Problem to solve -> Check every line below for the string "left", and copy the lines that contain it.

Excerpted records ->
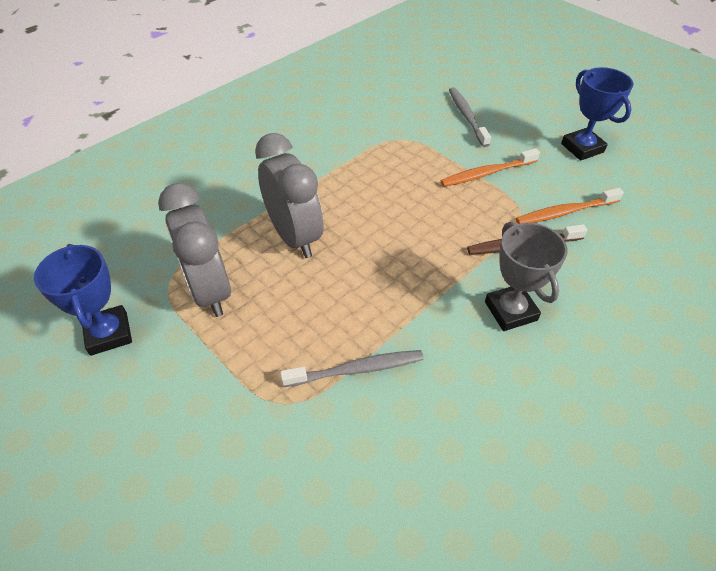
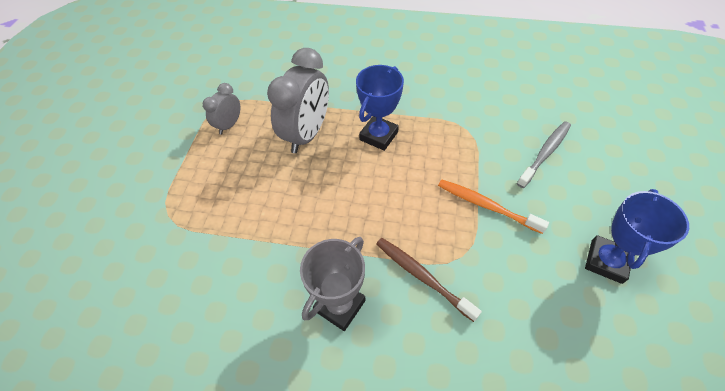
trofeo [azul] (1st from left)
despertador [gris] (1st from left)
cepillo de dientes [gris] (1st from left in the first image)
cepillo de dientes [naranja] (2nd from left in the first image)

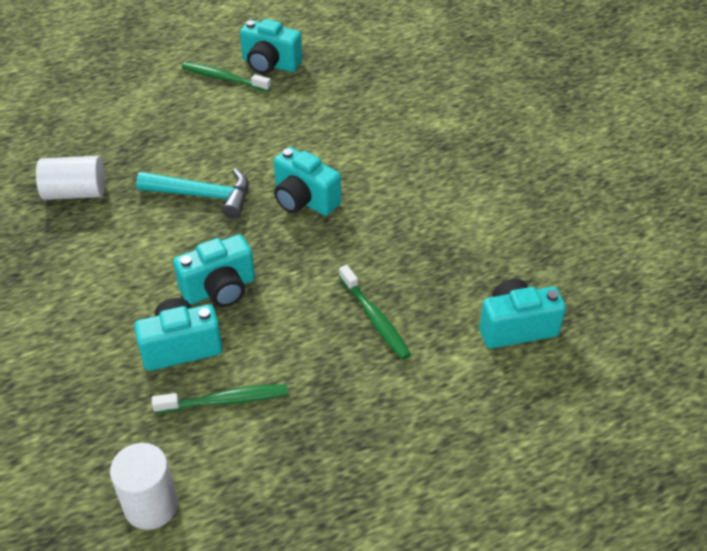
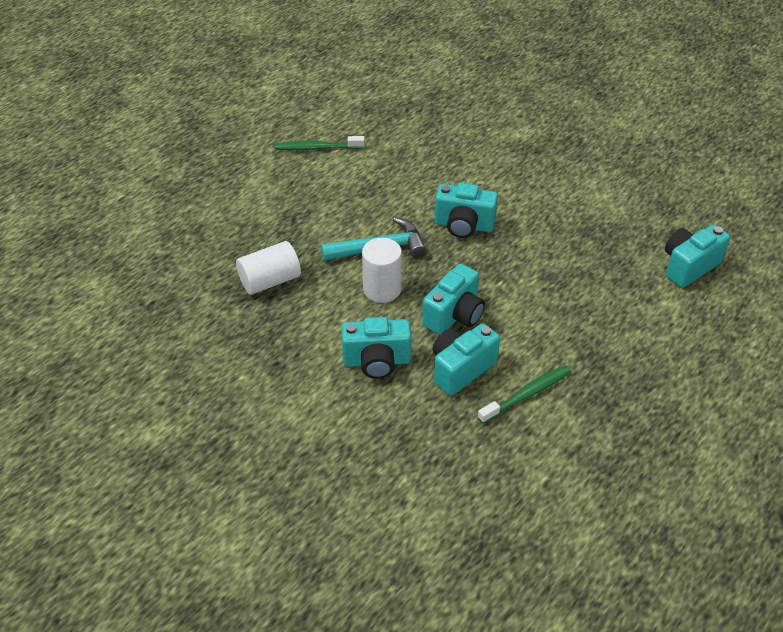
cilindro [blanco] (2nd from left)
cámara [turquesa] (1st from left)
cepillo de dientes [verde] (3rd from left in the first image)

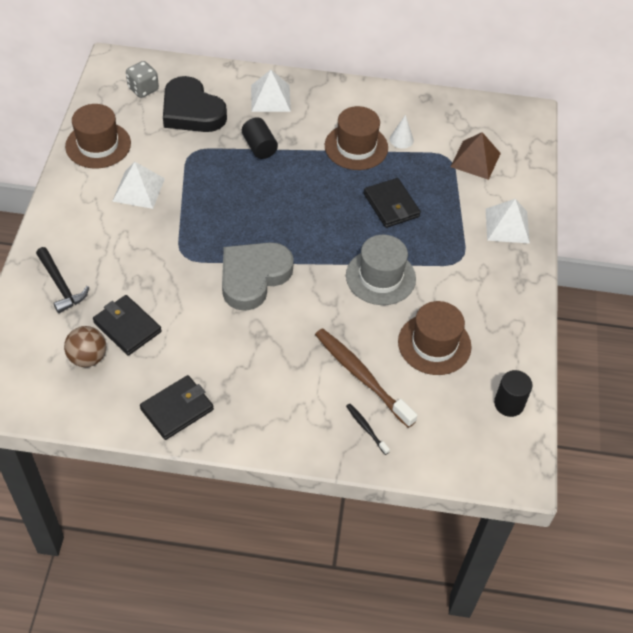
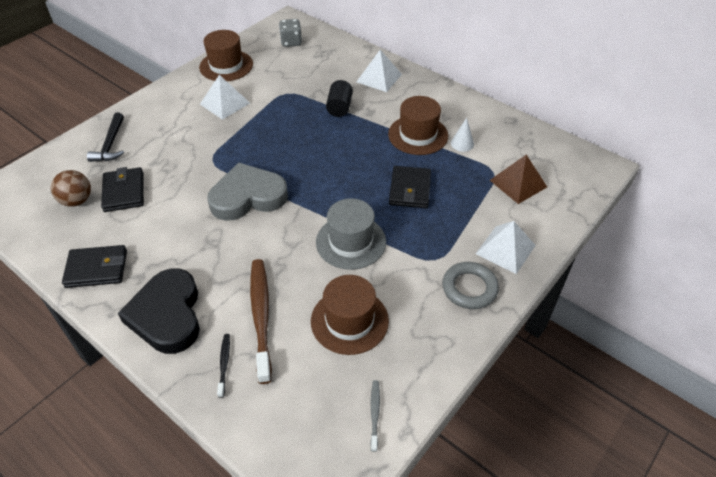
corazón [negro]
cepillo de dientes [gris]
anillo [gris]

Task response ->
trofeo [azul] (1st from left)
despertador [gris] (1st from left)
cepillo de dientes [gris] (1st from left in the first image)
cepillo de dientes [naranja] (2nd from left in the first image)
cilindro [blanco] (2nd from left)
cámara [turquesa] (1st from left)
cepillo de dientes [verde] (3rd from left in the first image)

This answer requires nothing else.